Records excerpted from a collection:
= = = = = = =

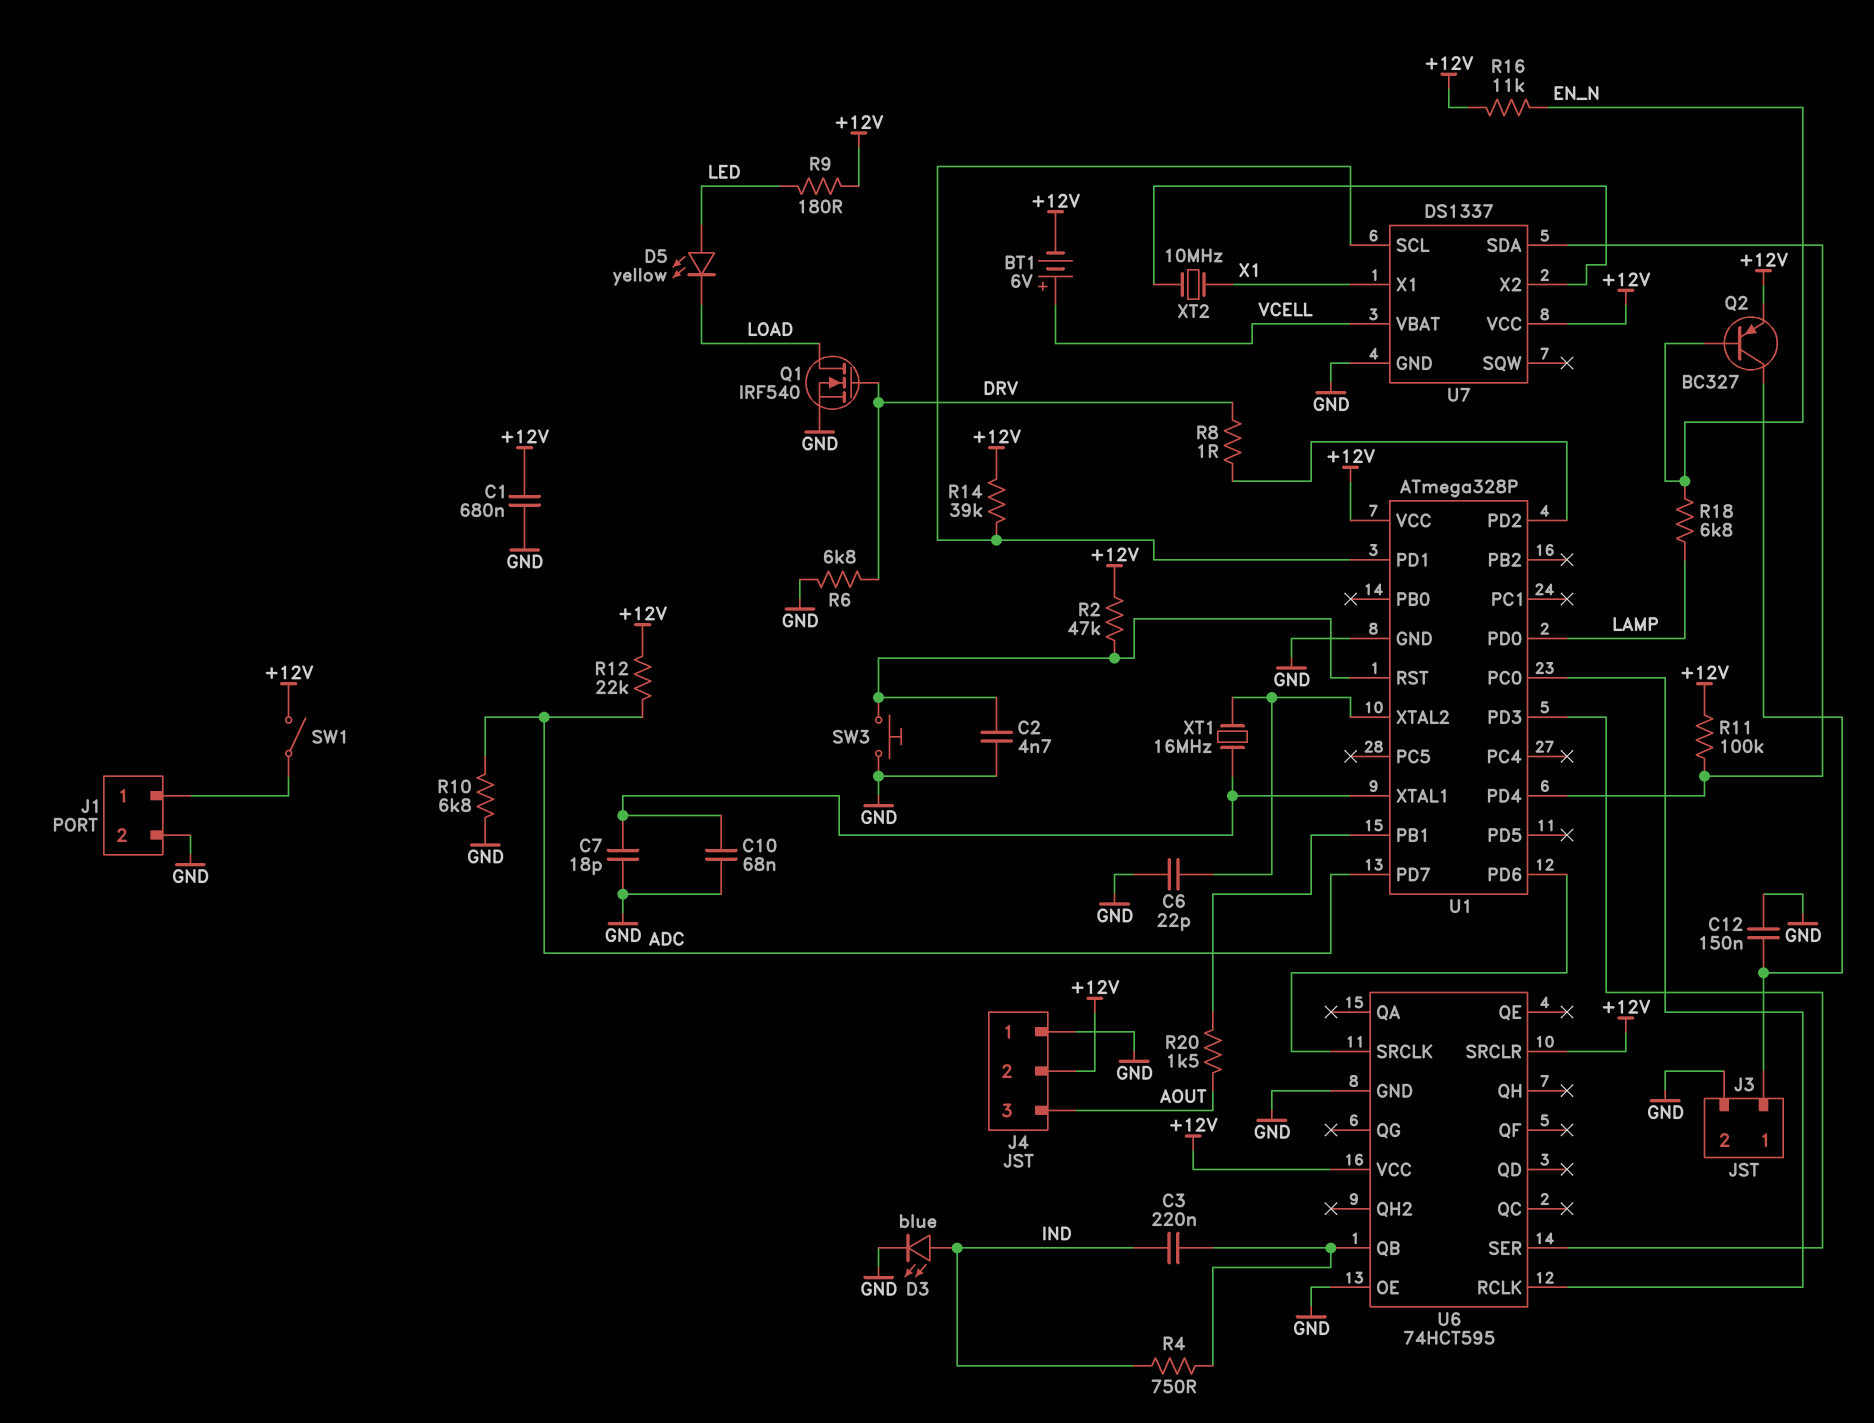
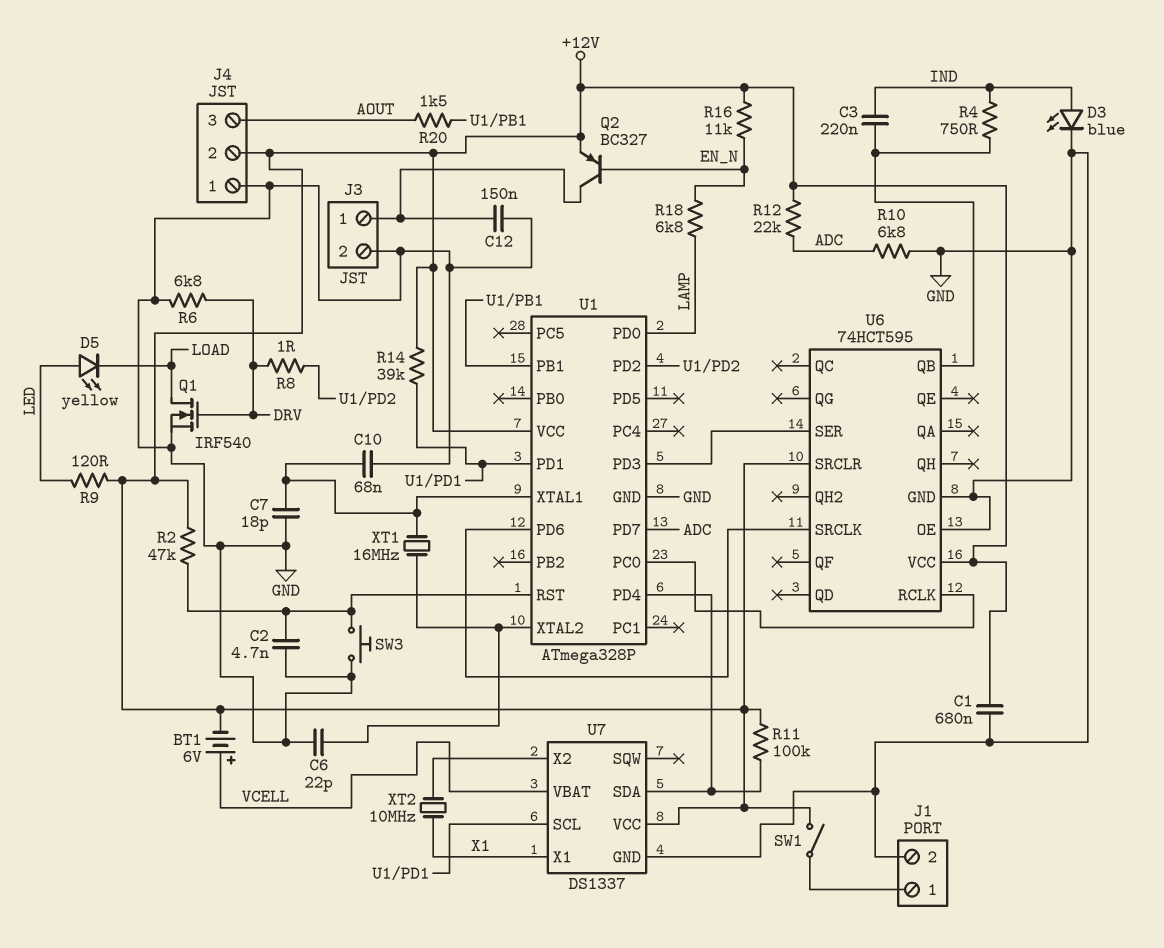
R9: 180 (+12V, LED) -> 120 (+12V, LED)

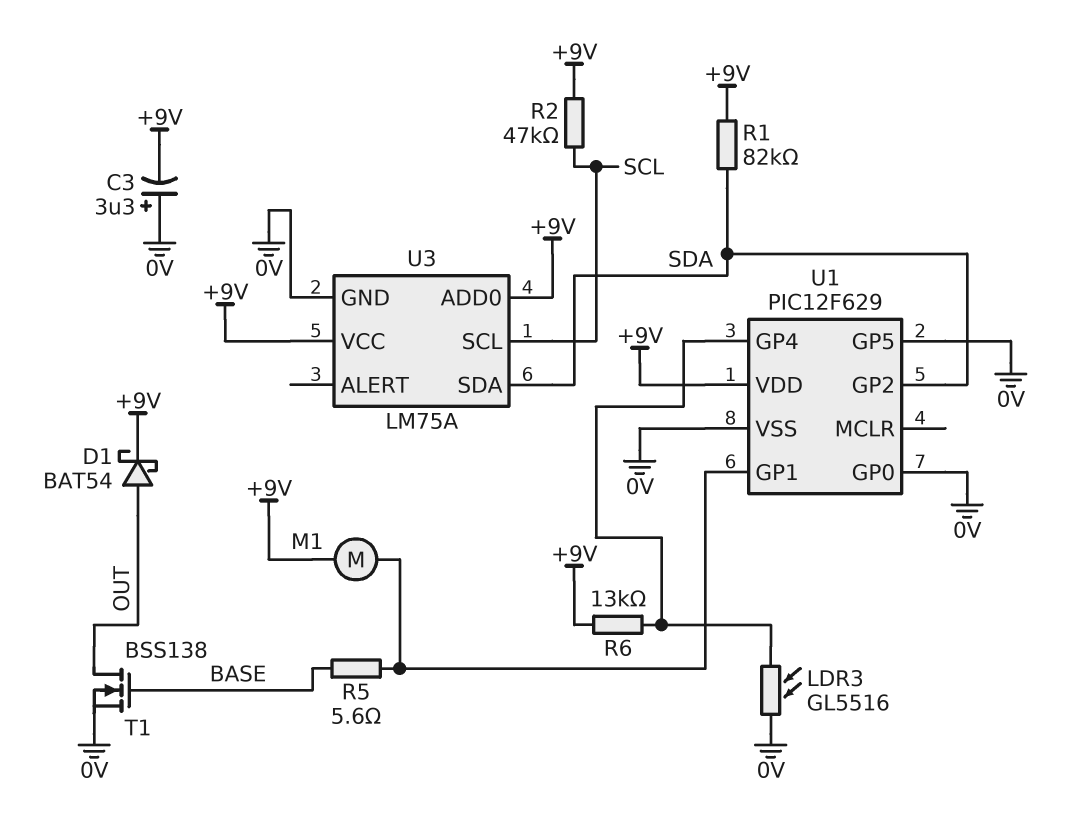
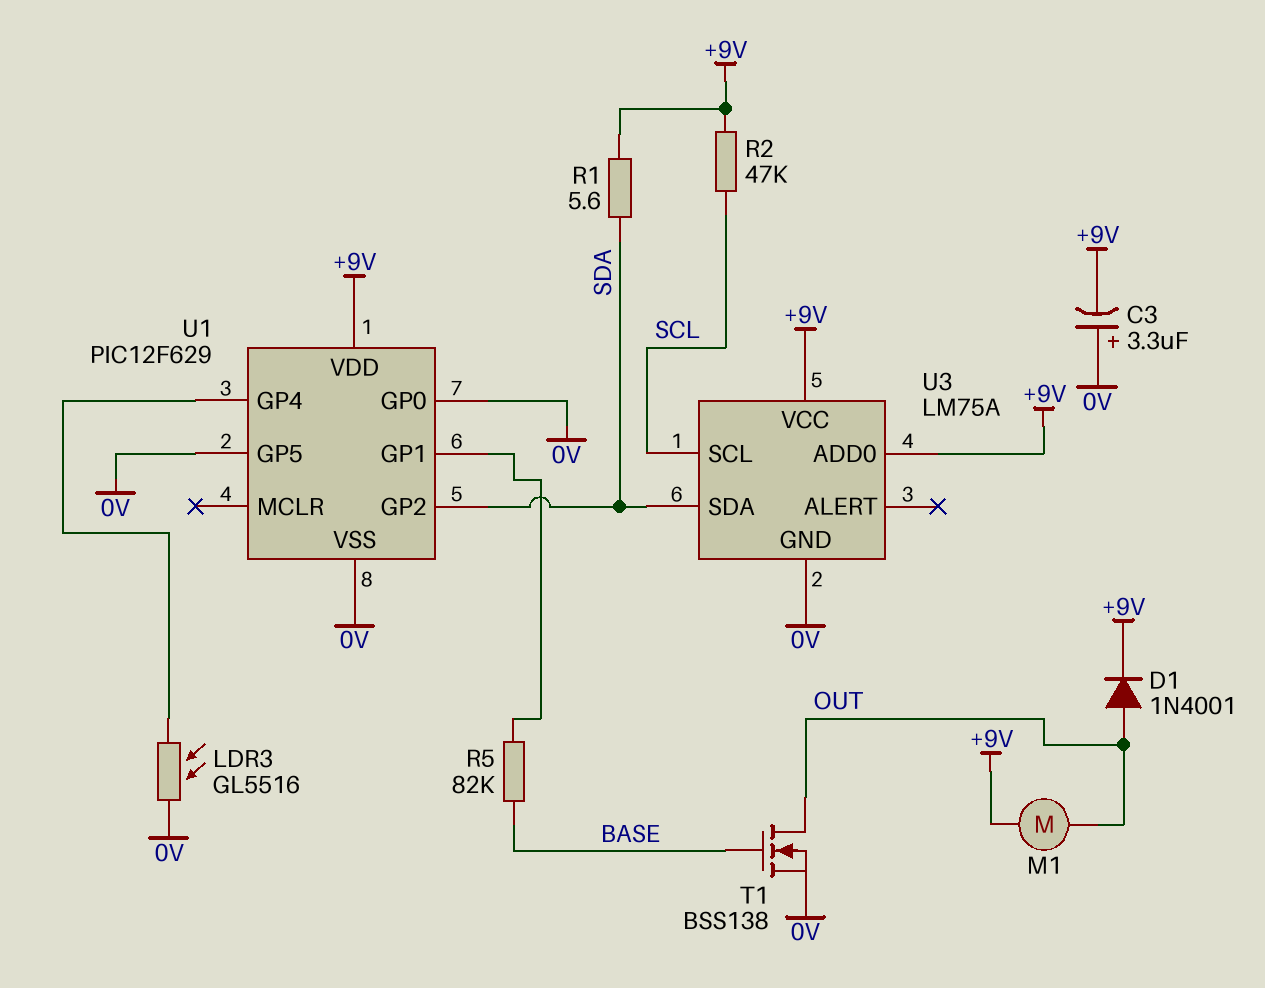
D1: schottky BAT54 (A OUT, K +9V) -> diode 1N4001 (A OUT, K +9V)
M1: motor (+9V, U1/GP1) -> motor (+9V, OUT)
R1: 82k (+9V, SDA) -> 5.6 (+9V, SDA)
R5: 5.6 (BASE, U1/GP1) -> 82k (BASE, U1/GP1)
R6: 13k (+9V, U1/GP4) -> none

= = = = = = =

Goal of the exercise :: The complete set of records should be written out again, pictures excluded.

Response area ::
R9: 180 (+12V, LED) -> 120 (+12V, LED)

D1: schottky BAT54 (A OUT, K +9V) -> diode 1N4001 (A OUT, K +9V)
M1: motor (+9V, U1/GP1) -> motor (+9V, OUT)
R1: 82k (+9V, SDA) -> 5.6 (+9V, SDA)
R5: 5.6 (BASE, U1/GP1) -> 82k (BASE, U1/GP1)
R6: 13k (+9V, U1/GP4) -> none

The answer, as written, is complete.